# What to produce
Word for word, reproduce all entries below, leaving every picture out.
►
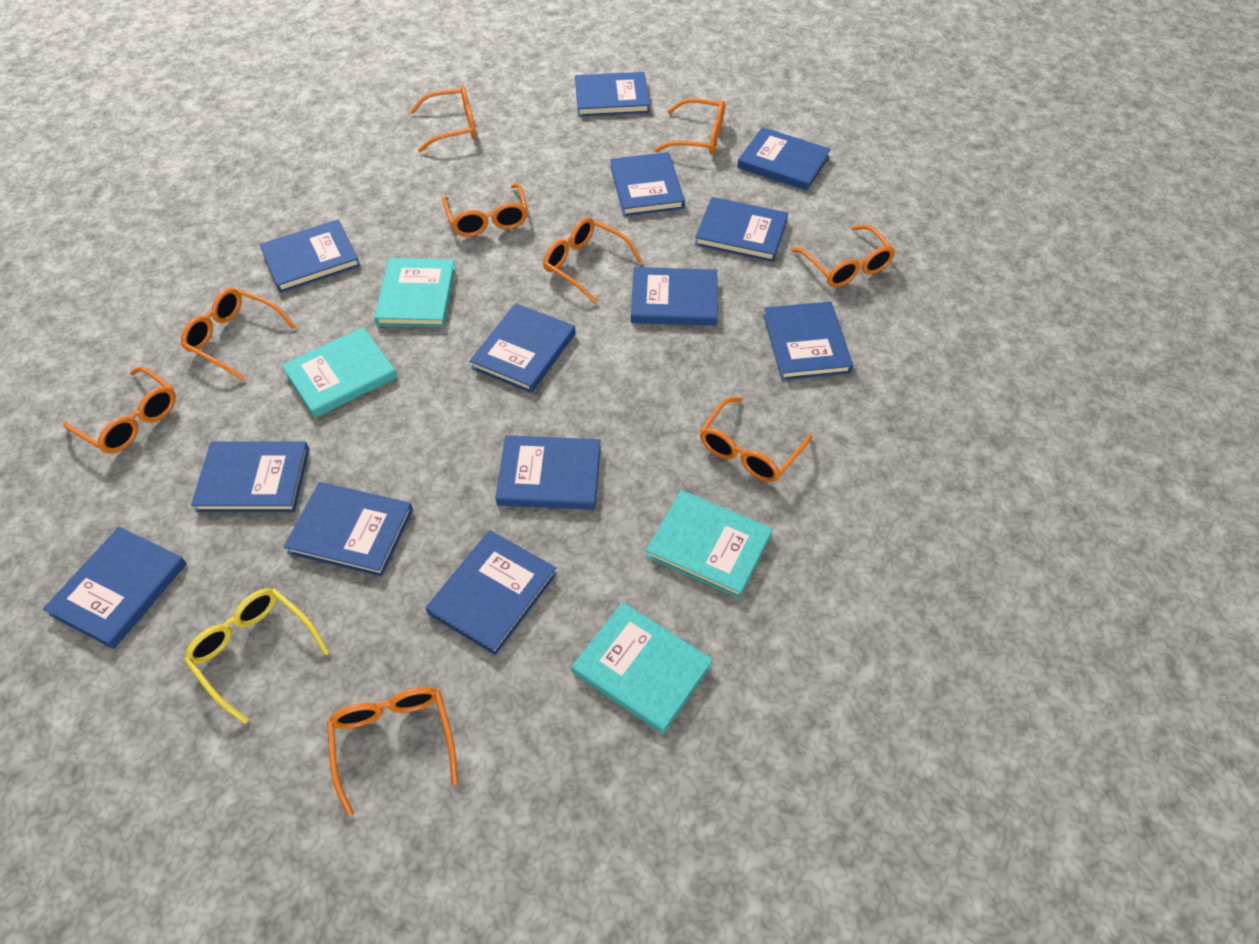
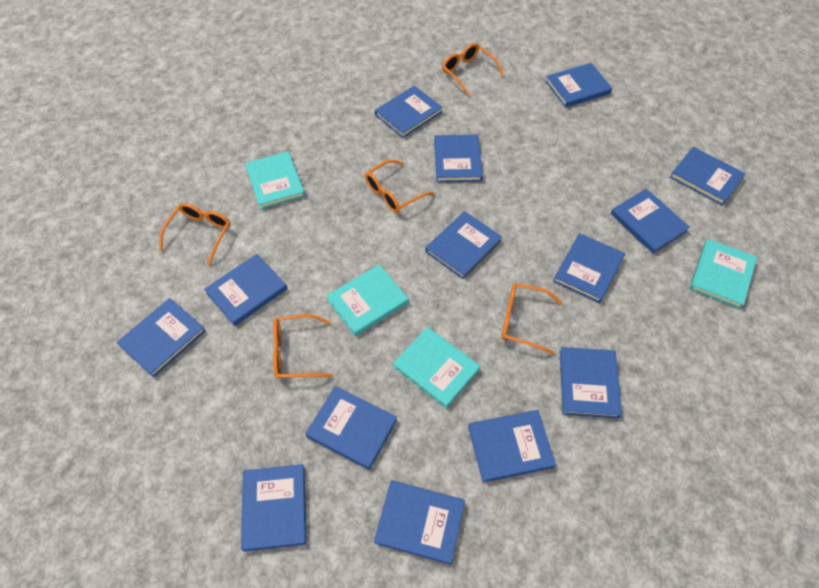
blue book: 13 -> 14
orange glasses: 9 -> 5
yellow glasses: 1 -> 0

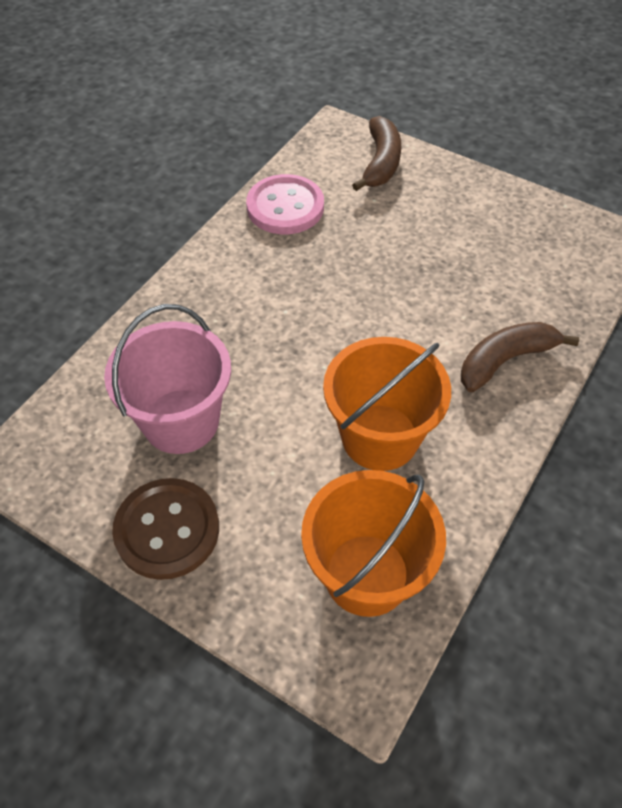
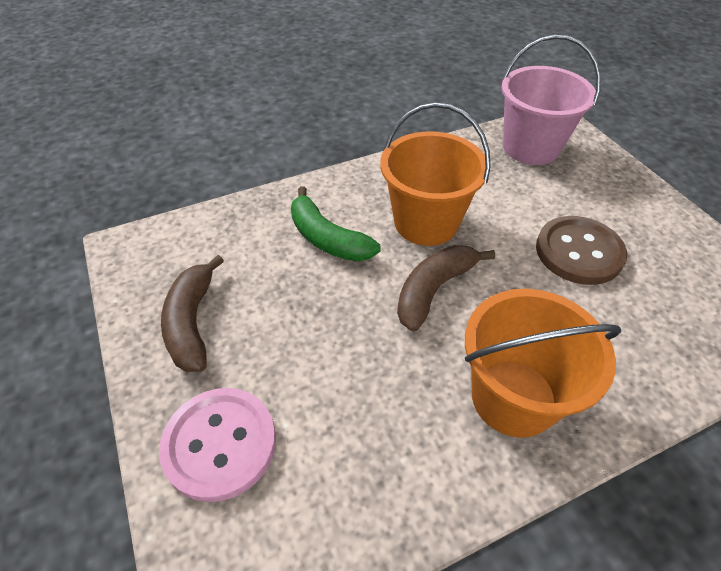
green banana: 0 -> 1

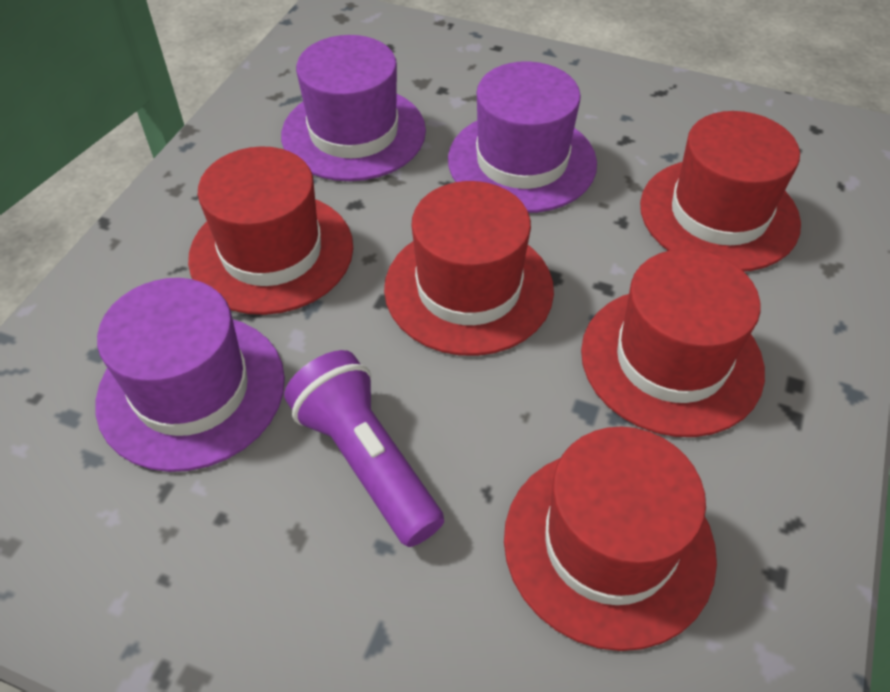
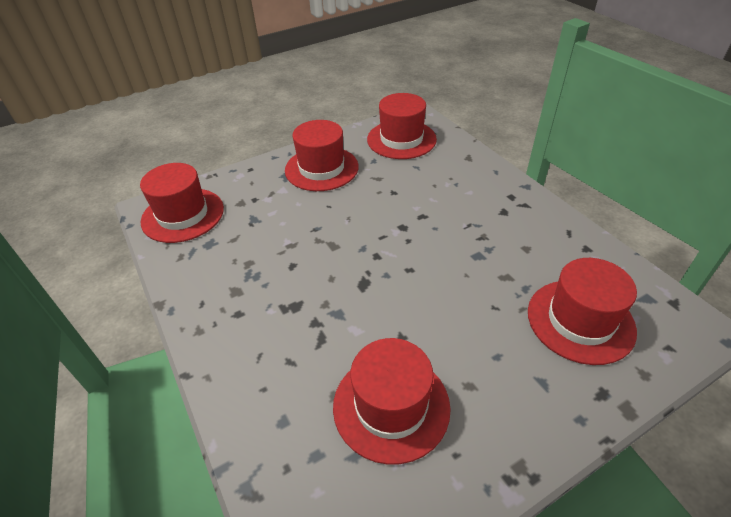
purple flashlight: 1 -> 0
purple hat: 3 -> 0

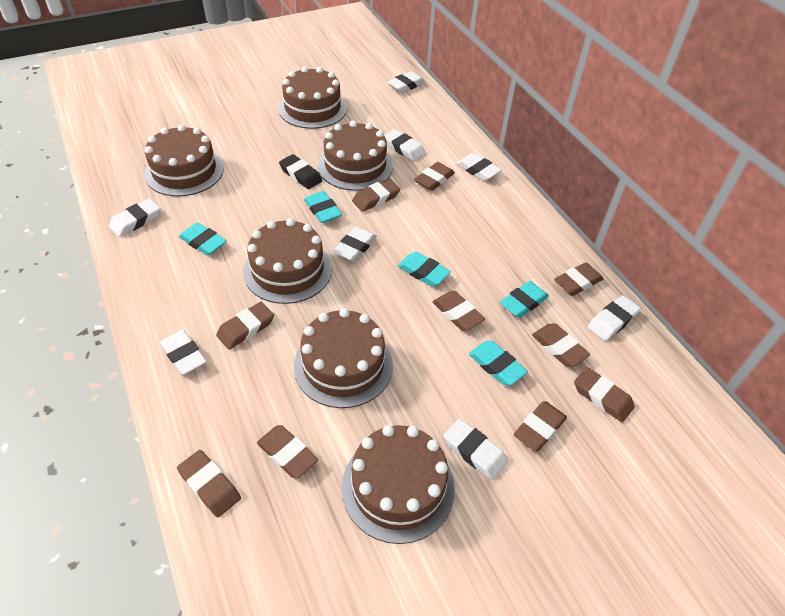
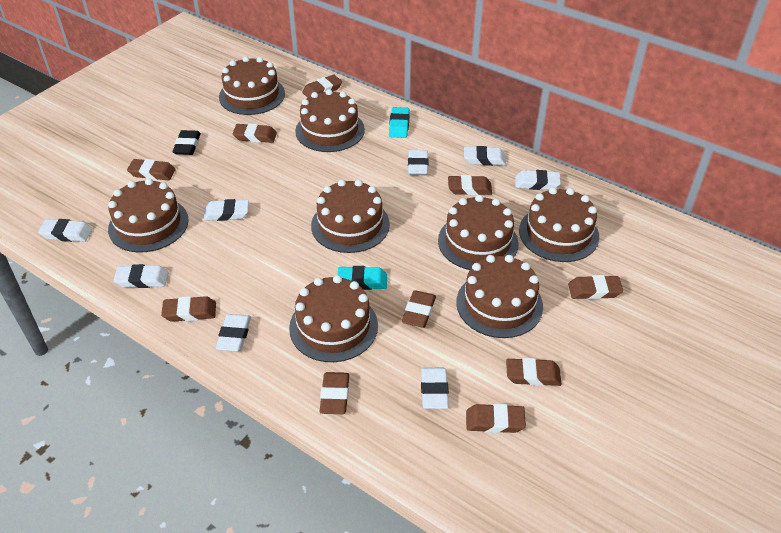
brown cake: 6 -> 8
turquoise eraser: 5 -> 2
◄
# Response below
blue book: 13 -> 14
orange glasses: 9 -> 5
yellow glasses: 1 -> 0

green banana: 0 -> 1

purple flashlight: 1 -> 0
purple hat: 3 -> 0

brown cake: 6 -> 8
turquoise eraser: 5 -> 2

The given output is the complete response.